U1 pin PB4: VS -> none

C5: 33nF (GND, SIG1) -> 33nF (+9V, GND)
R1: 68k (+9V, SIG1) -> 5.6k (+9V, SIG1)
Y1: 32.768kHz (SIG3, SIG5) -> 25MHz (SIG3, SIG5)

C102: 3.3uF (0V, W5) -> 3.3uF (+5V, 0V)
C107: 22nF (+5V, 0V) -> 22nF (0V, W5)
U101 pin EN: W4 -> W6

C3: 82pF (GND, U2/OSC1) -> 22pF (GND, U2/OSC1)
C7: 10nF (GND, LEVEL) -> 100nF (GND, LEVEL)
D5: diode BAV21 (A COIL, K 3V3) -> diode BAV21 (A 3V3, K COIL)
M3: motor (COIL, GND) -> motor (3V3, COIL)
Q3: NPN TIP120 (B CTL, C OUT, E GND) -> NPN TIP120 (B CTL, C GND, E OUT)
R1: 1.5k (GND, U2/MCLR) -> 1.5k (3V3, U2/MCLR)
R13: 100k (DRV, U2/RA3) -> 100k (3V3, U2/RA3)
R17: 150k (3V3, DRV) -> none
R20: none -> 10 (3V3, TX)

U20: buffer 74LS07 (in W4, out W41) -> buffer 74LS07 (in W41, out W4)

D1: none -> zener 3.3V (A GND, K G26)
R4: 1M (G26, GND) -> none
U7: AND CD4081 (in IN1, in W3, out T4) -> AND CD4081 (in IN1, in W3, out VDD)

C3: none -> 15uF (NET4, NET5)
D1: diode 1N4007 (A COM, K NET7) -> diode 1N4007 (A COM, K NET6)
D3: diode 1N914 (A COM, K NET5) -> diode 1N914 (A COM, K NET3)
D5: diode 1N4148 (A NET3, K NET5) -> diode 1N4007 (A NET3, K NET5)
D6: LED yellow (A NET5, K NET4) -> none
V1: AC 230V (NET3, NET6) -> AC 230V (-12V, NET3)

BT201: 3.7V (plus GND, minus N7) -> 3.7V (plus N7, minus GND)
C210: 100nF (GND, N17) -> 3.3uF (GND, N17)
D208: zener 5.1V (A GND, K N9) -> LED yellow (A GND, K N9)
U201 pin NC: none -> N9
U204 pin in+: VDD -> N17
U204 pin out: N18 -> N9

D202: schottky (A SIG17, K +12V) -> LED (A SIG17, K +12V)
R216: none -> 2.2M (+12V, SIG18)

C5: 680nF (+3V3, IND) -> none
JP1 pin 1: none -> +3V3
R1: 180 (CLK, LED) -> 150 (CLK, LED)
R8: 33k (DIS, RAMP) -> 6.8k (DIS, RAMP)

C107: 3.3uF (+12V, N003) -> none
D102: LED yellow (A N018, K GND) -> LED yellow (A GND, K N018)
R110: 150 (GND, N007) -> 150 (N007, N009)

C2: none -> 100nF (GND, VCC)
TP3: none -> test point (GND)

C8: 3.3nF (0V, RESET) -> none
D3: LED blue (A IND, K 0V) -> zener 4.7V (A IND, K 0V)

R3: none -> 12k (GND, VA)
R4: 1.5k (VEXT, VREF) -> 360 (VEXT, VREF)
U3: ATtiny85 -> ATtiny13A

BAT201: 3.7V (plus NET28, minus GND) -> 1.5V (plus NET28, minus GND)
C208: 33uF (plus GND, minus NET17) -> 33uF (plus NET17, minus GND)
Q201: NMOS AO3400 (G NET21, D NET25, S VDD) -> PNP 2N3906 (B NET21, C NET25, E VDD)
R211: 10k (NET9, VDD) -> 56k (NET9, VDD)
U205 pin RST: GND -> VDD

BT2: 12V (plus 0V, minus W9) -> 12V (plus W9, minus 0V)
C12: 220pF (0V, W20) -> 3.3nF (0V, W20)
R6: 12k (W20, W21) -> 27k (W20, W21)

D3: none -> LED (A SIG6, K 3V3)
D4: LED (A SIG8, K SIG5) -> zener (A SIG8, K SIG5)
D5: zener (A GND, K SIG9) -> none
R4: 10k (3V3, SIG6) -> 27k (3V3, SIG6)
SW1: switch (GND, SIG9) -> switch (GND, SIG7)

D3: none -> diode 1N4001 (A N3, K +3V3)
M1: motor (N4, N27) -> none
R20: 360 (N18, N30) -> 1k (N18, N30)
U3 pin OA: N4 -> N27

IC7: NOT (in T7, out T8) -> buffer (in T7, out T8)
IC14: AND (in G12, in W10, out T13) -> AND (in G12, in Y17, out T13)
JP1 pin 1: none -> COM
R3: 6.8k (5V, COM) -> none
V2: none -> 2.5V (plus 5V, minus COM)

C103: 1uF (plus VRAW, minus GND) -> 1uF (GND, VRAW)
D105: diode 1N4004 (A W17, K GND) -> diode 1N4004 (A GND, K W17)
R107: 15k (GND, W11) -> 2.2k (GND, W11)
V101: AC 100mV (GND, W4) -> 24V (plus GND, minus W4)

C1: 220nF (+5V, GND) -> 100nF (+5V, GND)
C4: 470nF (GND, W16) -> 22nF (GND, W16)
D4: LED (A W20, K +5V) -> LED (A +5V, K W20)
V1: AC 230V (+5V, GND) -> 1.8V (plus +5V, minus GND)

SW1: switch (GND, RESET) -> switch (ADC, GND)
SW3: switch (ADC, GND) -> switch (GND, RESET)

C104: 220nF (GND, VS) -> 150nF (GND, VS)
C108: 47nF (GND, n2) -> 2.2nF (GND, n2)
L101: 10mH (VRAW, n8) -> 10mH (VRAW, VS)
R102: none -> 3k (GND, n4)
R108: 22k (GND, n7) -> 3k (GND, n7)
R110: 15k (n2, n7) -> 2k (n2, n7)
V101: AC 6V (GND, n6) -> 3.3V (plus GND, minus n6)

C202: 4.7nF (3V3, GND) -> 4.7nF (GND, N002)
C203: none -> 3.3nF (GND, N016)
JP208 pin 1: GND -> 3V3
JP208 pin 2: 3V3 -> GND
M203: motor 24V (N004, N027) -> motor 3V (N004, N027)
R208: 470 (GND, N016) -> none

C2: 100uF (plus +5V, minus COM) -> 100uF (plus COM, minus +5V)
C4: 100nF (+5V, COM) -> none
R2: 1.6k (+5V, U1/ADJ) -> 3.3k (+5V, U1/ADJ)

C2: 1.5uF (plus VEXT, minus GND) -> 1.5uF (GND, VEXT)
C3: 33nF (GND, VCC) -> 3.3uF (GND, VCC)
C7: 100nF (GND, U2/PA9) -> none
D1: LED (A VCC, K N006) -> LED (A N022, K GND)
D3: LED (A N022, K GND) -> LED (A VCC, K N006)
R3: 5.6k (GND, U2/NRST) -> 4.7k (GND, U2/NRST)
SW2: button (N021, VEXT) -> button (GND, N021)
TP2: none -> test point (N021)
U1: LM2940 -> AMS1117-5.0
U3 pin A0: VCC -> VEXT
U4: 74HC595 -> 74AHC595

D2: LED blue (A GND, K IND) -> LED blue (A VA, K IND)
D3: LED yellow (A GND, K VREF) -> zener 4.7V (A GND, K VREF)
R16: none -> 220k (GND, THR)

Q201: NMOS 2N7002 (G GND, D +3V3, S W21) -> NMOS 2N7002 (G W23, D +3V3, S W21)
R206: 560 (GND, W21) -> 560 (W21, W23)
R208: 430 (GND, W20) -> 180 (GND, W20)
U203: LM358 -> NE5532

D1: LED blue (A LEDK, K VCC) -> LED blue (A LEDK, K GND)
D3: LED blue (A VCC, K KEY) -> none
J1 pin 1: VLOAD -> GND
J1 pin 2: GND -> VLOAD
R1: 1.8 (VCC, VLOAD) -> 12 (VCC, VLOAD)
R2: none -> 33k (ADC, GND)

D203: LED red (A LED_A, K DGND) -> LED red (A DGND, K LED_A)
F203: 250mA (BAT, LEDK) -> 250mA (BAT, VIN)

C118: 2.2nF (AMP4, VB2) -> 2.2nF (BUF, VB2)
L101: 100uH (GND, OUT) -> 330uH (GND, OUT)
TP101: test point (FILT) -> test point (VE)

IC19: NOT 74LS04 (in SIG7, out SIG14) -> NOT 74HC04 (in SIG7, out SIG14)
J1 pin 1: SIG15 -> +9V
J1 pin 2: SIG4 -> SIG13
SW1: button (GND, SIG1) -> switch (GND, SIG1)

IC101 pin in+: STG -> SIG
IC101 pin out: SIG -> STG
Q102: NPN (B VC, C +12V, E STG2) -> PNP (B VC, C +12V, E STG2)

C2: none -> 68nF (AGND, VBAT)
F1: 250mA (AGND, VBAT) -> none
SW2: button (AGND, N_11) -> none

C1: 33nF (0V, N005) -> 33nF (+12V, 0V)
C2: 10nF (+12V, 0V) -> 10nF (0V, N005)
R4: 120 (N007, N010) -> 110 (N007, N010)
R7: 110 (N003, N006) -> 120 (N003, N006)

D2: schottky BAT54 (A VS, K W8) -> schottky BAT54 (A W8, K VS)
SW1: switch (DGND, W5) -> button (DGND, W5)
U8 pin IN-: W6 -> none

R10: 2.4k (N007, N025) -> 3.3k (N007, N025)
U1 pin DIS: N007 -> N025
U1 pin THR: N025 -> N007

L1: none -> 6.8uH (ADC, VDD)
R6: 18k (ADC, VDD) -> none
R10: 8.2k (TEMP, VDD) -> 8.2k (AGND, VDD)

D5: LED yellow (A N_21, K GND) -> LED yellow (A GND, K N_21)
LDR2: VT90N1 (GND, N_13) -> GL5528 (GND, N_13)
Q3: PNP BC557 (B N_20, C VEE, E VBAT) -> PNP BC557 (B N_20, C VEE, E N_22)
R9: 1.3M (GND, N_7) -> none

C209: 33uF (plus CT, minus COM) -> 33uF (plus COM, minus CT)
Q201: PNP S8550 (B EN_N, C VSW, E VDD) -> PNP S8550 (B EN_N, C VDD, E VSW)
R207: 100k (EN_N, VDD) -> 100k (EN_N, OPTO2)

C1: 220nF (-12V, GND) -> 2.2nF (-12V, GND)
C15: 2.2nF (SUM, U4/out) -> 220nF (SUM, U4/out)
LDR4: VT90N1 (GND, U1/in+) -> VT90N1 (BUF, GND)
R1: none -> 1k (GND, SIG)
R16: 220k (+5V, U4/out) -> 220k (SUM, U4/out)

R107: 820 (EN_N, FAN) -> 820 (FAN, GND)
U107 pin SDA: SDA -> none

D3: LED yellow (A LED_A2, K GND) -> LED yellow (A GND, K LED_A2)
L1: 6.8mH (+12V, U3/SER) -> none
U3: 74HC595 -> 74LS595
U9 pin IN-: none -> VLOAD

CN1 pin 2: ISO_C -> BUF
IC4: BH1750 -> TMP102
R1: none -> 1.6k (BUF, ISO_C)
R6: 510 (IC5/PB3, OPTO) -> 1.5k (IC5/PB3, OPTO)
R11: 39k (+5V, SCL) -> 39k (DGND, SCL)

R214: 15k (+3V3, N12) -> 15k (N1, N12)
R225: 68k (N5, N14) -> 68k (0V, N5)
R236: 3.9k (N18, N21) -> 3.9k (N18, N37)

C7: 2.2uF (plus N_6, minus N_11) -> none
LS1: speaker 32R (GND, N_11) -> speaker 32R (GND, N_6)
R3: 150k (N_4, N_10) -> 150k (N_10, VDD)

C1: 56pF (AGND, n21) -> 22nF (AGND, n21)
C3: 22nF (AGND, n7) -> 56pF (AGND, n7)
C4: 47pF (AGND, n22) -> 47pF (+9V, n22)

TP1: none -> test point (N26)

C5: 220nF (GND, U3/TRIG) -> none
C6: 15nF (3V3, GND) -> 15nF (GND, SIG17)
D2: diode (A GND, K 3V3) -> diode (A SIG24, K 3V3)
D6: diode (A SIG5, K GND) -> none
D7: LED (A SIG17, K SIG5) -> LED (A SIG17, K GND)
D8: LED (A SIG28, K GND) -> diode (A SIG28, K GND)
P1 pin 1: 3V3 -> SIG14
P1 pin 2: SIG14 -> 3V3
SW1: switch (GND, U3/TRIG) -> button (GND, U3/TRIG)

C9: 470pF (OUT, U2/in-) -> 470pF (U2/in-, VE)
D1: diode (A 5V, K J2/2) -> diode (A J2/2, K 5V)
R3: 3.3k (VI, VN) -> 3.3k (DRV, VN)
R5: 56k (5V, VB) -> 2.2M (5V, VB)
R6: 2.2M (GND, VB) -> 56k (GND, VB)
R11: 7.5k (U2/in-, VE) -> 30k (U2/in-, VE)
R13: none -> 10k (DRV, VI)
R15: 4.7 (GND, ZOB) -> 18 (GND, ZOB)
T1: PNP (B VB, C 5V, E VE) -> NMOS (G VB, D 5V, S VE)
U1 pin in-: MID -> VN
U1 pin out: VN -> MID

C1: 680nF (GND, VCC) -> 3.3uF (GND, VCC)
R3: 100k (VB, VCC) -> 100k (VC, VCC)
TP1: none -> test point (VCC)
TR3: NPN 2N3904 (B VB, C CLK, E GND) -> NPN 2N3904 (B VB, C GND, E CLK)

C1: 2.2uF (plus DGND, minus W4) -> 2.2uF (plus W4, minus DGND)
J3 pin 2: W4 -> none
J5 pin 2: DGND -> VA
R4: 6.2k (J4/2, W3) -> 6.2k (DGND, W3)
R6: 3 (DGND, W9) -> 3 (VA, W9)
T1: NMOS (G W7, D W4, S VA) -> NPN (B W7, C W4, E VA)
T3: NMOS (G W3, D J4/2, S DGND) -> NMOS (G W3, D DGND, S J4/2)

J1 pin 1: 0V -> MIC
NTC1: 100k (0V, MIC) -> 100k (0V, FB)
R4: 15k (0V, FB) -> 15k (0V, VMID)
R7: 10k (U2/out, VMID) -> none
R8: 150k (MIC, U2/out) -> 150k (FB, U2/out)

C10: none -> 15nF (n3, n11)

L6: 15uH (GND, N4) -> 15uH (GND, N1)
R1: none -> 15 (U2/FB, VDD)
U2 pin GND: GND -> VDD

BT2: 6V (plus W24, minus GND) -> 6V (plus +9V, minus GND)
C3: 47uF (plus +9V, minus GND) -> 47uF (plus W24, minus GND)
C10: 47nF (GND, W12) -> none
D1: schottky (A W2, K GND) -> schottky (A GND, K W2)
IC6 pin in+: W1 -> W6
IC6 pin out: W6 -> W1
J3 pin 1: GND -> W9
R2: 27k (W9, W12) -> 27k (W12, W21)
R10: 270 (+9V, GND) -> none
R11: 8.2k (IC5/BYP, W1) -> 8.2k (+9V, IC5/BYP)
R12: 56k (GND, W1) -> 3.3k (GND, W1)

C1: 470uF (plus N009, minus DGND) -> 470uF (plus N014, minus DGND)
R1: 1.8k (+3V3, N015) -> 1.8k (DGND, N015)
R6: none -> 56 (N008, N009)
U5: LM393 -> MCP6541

* [Your instructions]:
Between the first line of the entries above and the line with "R8: 33k (DIS, RAMP) -> 6.8k (DIS, RAMP)", both included, copy every line exactly and nothing outside that range.

* [Task output]:
U1 pin PB4: VS -> none

C5: 33nF (GND, SIG1) -> 33nF (+9V, GND)
R1: 68k (+9V, SIG1) -> 5.6k (+9V, SIG1)
Y1: 32.768kHz (SIG3, SIG5) -> 25MHz (SIG3, SIG5)

C102: 3.3uF (0V, W5) -> 3.3uF (+5V, 0V)
C107: 22nF (+5V, 0V) -> 22nF (0V, W5)
U101 pin EN: W4 -> W6

C3: 82pF (GND, U2/OSC1) -> 22pF (GND, U2/OSC1)
C7: 10nF (GND, LEVEL) -> 100nF (GND, LEVEL)
D5: diode BAV21 (A COIL, K 3V3) -> diode BAV21 (A 3V3, K COIL)
M3: motor (COIL, GND) -> motor (3V3, COIL)
Q3: NPN TIP120 (B CTL, C OUT, E GND) -> NPN TIP120 (B CTL, C GND, E OUT)
R1: 1.5k (GND, U2/MCLR) -> 1.5k (3V3, U2/MCLR)
R13: 100k (DRV, U2/RA3) -> 100k (3V3, U2/RA3)
R17: 150k (3V3, DRV) -> none
R20: none -> 10 (3V3, TX)

U20: buffer 74LS07 (in W4, out W41) -> buffer 74LS07 (in W41, out W4)

D1: none -> zener 3.3V (A GND, K G26)
R4: 1M (G26, GND) -> none
U7: AND CD4081 (in IN1, in W3, out T4) -> AND CD4081 (in IN1, in W3, out VDD)

C3: none -> 15uF (NET4, NET5)
D1: diode 1N4007 (A COM, K NET7) -> diode 1N4007 (A COM, K NET6)
D3: diode 1N914 (A COM, K NET5) -> diode 1N914 (A COM, K NET3)
D5: diode 1N4148 (A NET3, K NET5) -> diode 1N4007 (A NET3, K NET5)
D6: LED yellow (A NET5, K NET4) -> none
V1: AC 230V (NET3, NET6) -> AC 230V (-12V, NET3)

BT201: 3.7V (plus GND, minus N7) -> 3.7V (plus N7, minus GND)
C210: 100nF (GND, N17) -> 3.3uF (GND, N17)
D208: zener 5.1V (A GND, K N9) -> LED yellow (A GND, K N9)
U201 pin NC: none -> N9
U204 pin in+: VDD -> N17
U204 pin out: N18 -> N9

D202: schottky (A SIG17, K +12V) -> LED (A SIG17, K +12V)
R216: none -> 2.2M (+12V, SIG18)

C5: 680nF (+3V3, IND) -> none
JP1 pin 1: none -> +3V3
R1: 180 (CLK, LED) -> 150 (CLK, LED)
R8: 33k (DIS, RAMP) -> 6.8k (DIS, RAMP)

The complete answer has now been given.